Dataset records>
------------------------------------------------------------
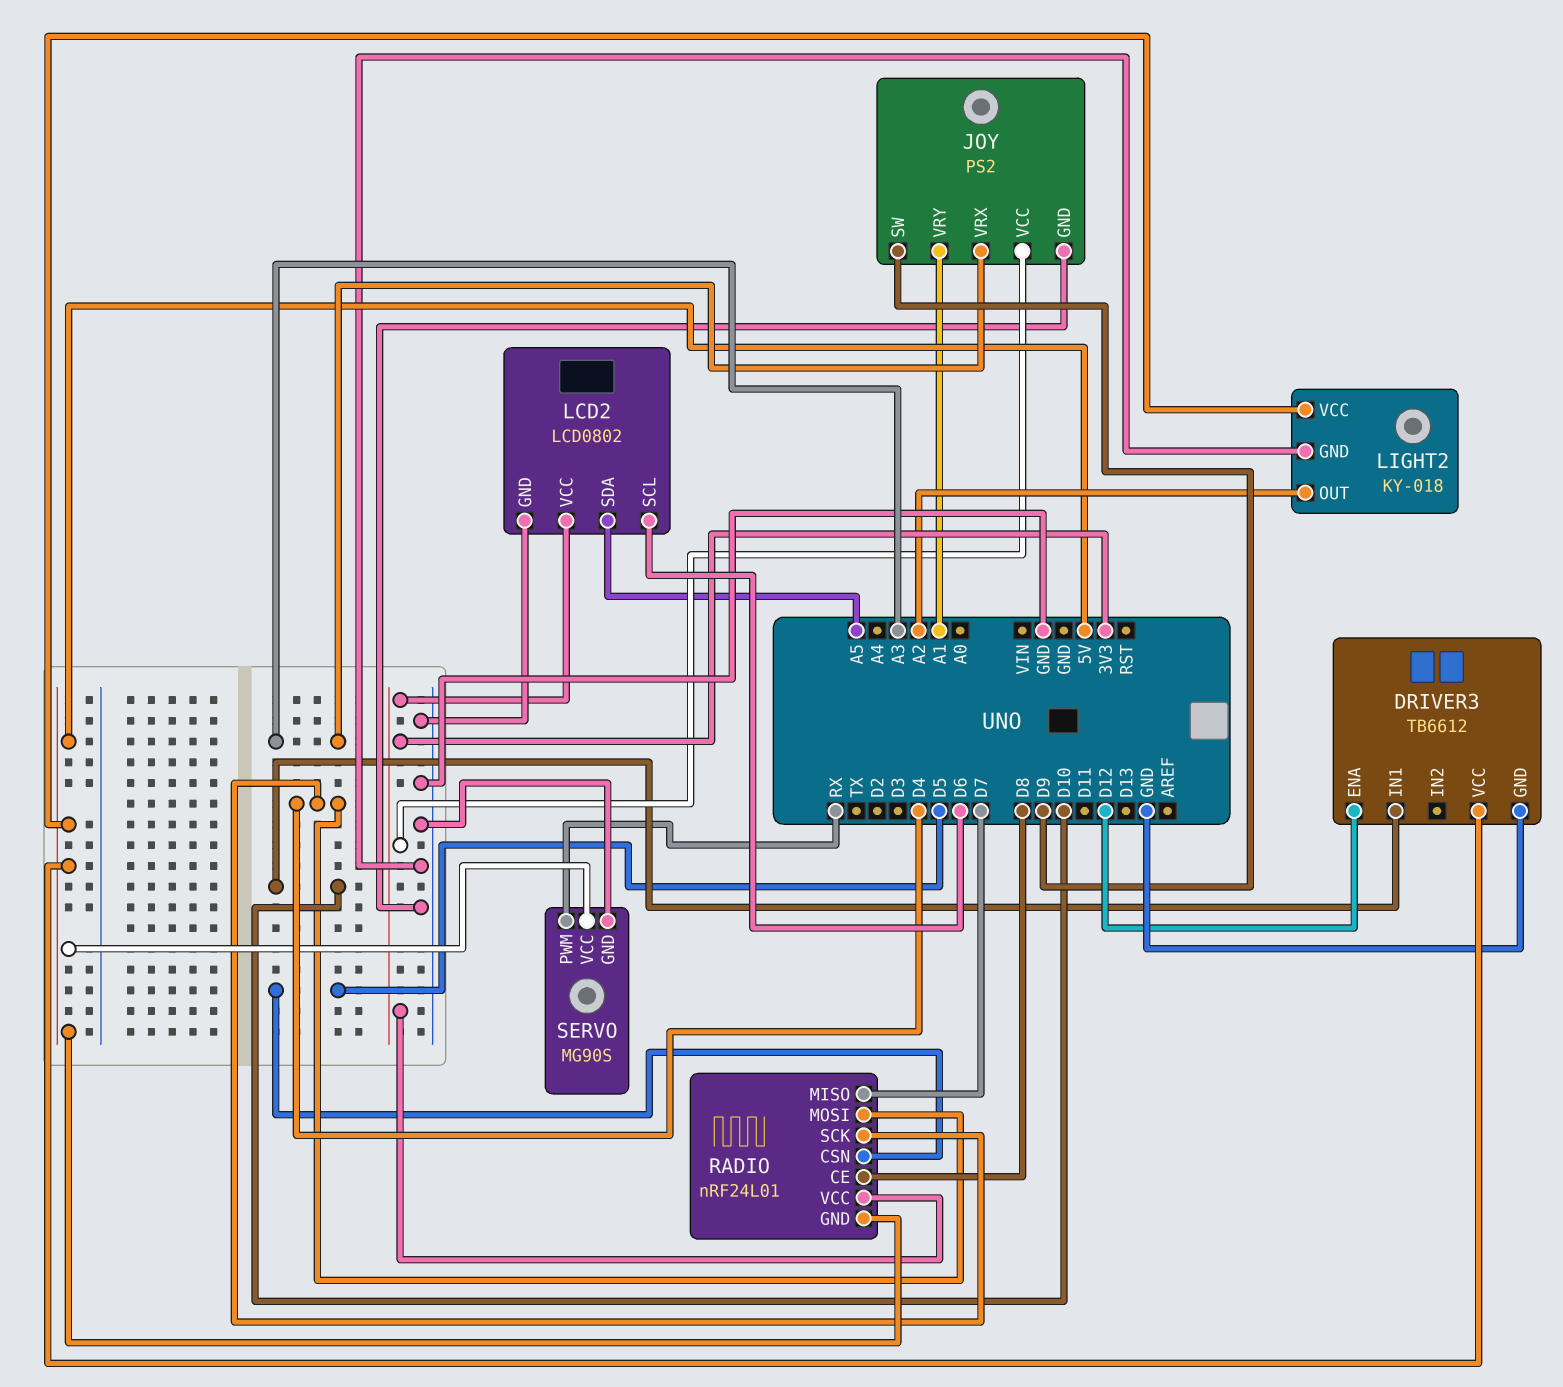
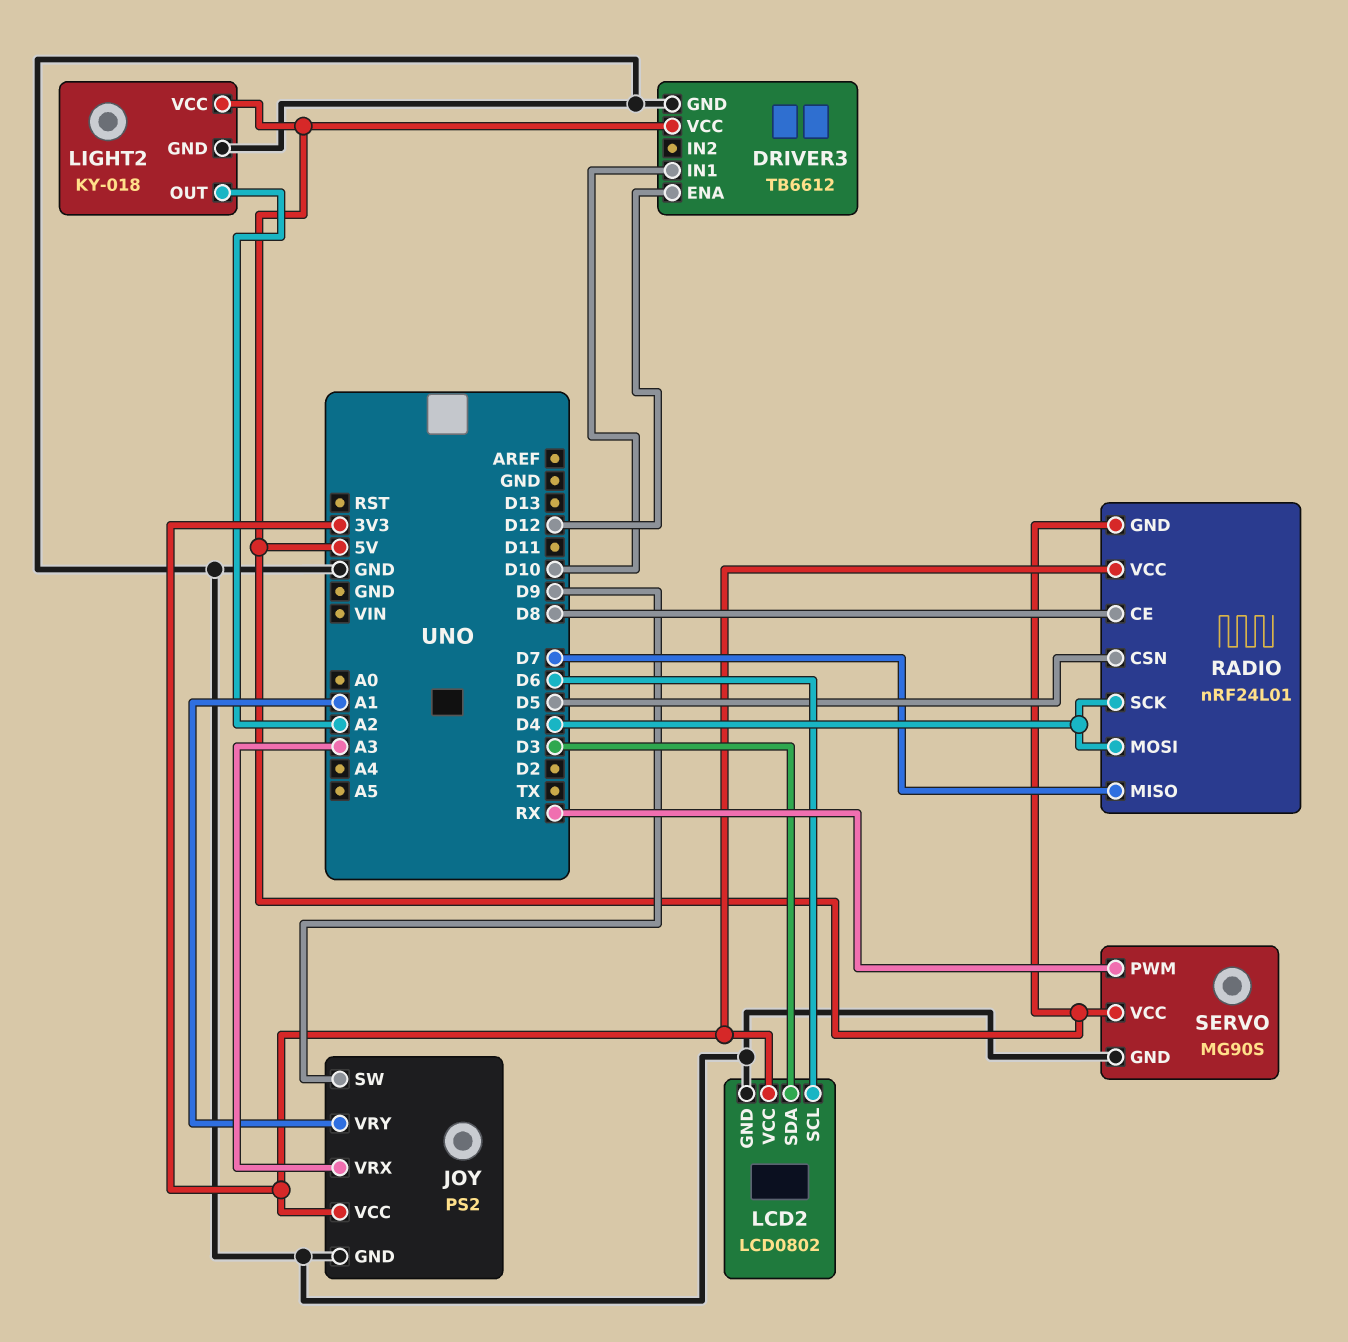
LCD2 pin SDA: A5 -> D3

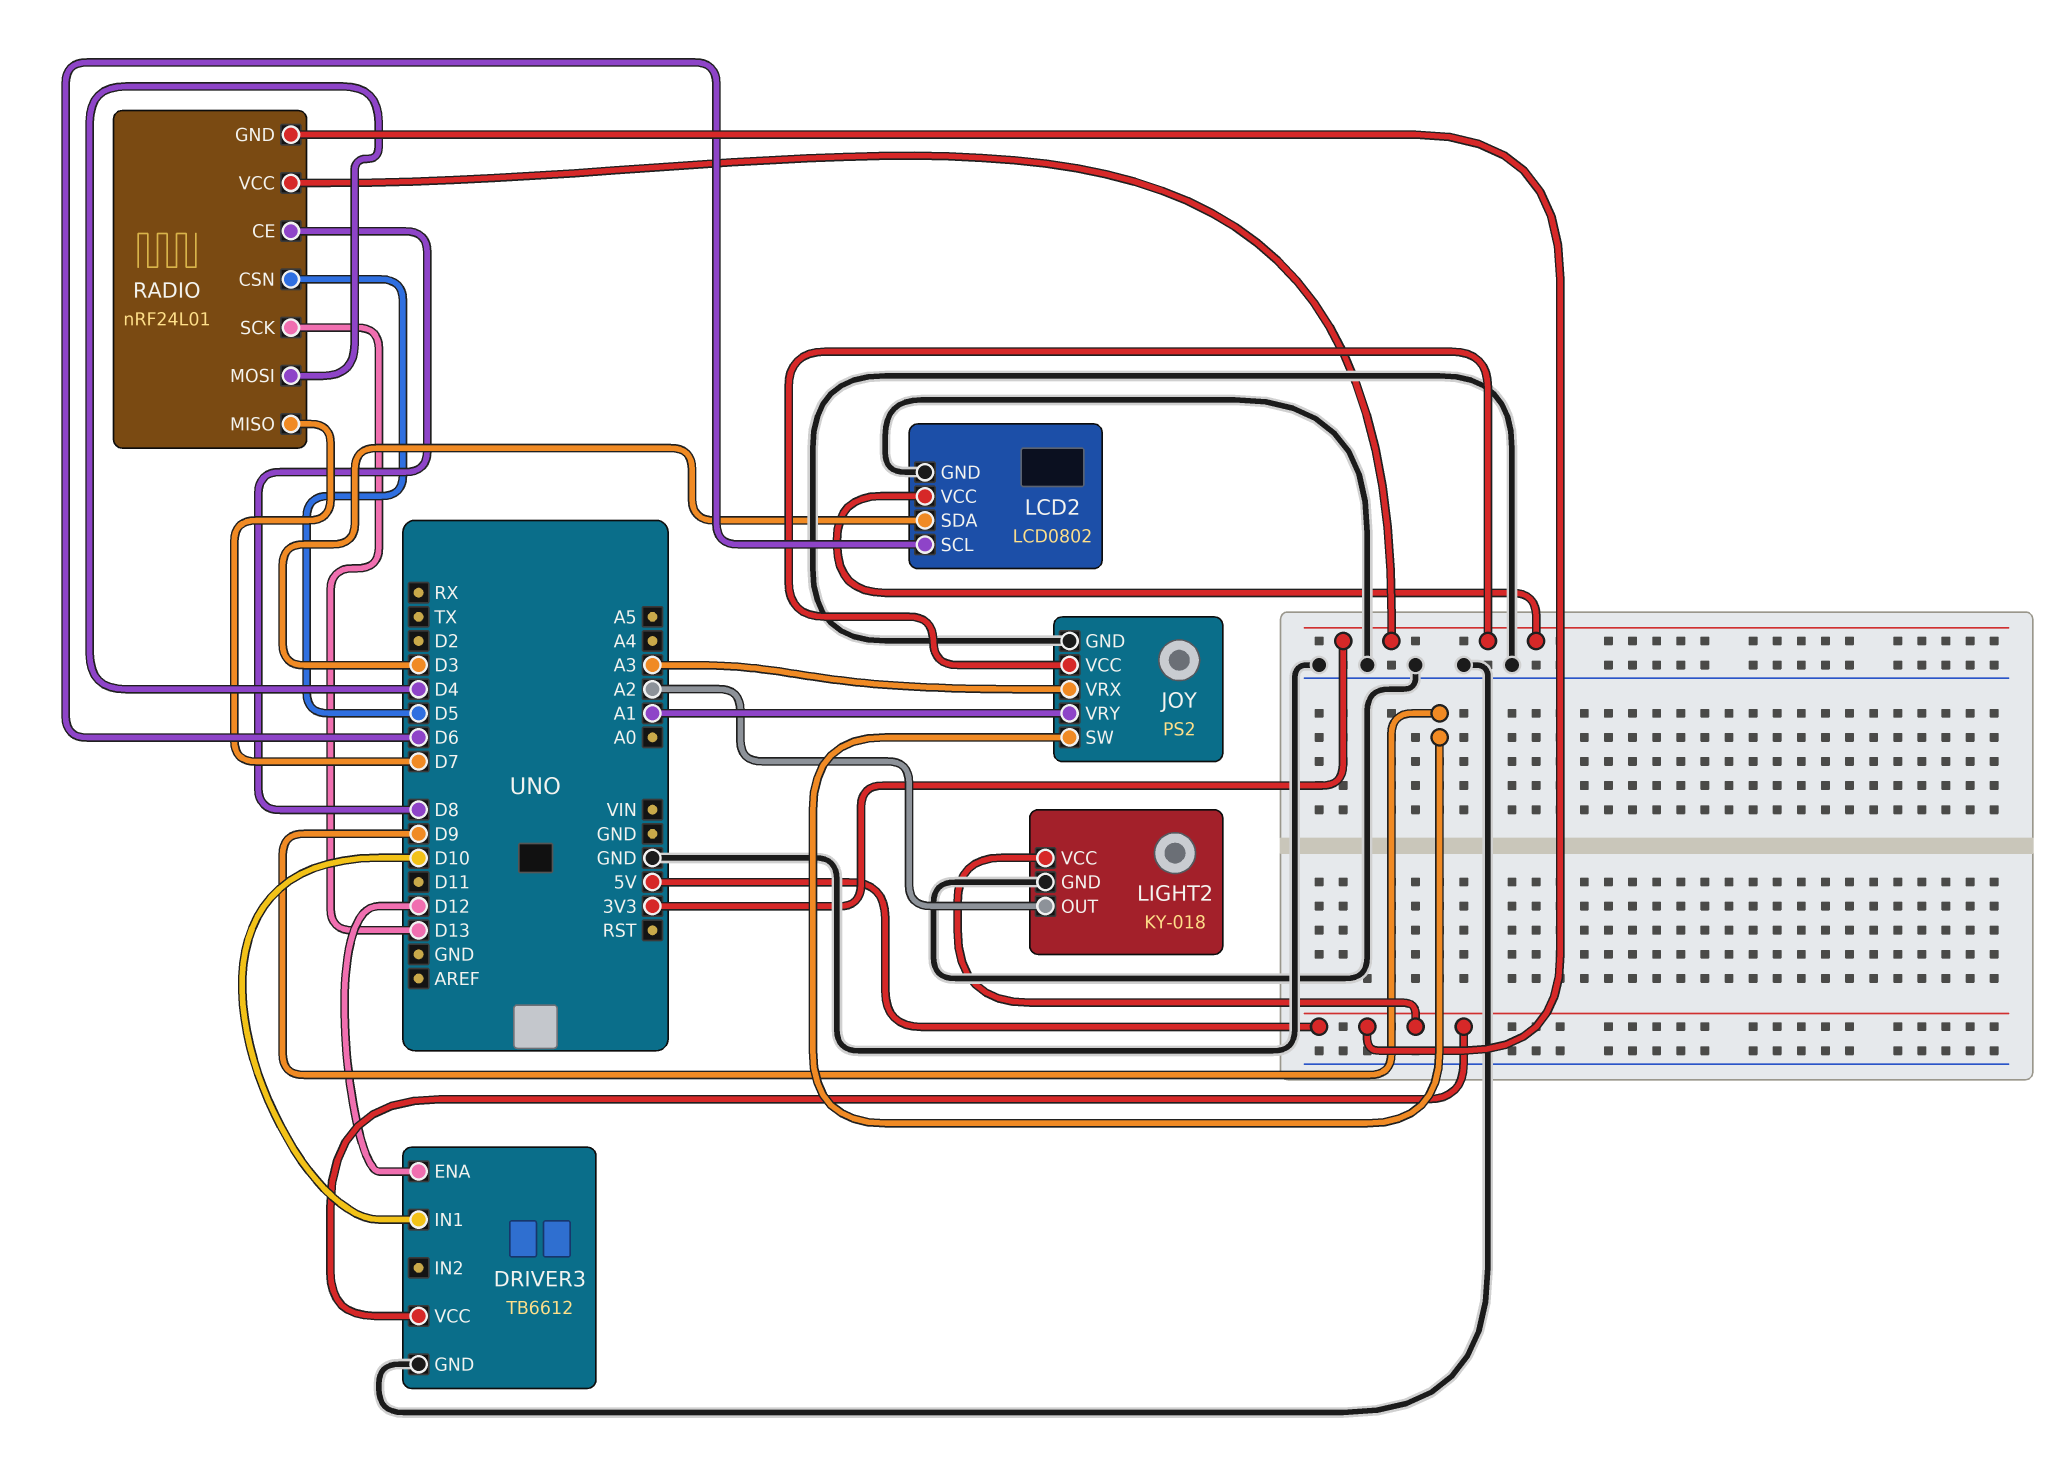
RADIO pin SCK: D4 -> D13
SERVO: MG90S -> none
SERVO pin GND: GND -> none
SERVO pin PWM: RX -> none
SERVO pin VCC: 5V -> none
------------------------------------------------------------
Wherever a picture appears, omit it; copy the rest of the data exactly.

LCD2 pin SDA: A5 -> D3

RADIO pin SCK: D4 -> D13
SERVO: MG90S -> none
SERVO pin GND: GND -> none
SERVO pin PWM: RX -> none
SERVO pin VCC: 5V -> none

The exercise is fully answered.